● **Do this**
Copy out every line of the data below word for word, but omit the pictures from your answer.

● **Provided records**
################
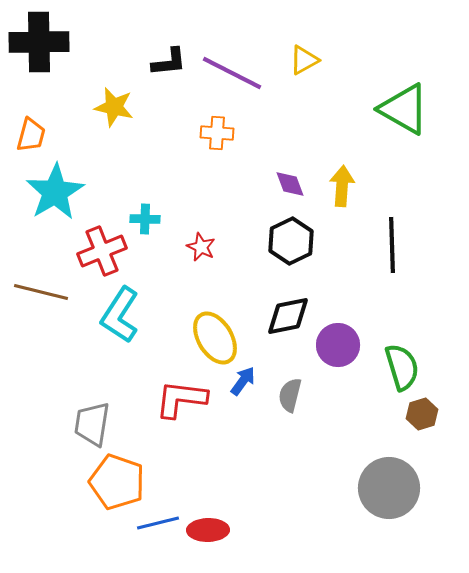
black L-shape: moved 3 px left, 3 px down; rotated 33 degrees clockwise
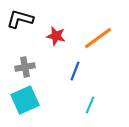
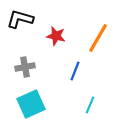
orange line: rotated 24 degrees counterclockwise
cyan square: moved 6 px right, 4 px down
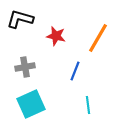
cyan line: moved 2 px left; rotated 30 degrees counterclockwise
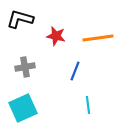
orange line: rotated 52 degrees clockwise
cyan square: moved 8 px left, 4 px down
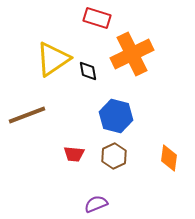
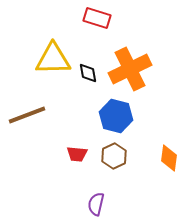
################
● **Task answer**
black L-shape: moved 3 px left, 3 px down; rotated 33 degrees clockwise
orange line: rotated 24 degrees counterclockwise
cyan square: moved 6 px right, 4 px down
cyan line: moved 2 px left; rotated 30 degrees counterclockwise
orange line: rotated 52 degrees clockwise
cyan square: moved 8 px left, 4 px down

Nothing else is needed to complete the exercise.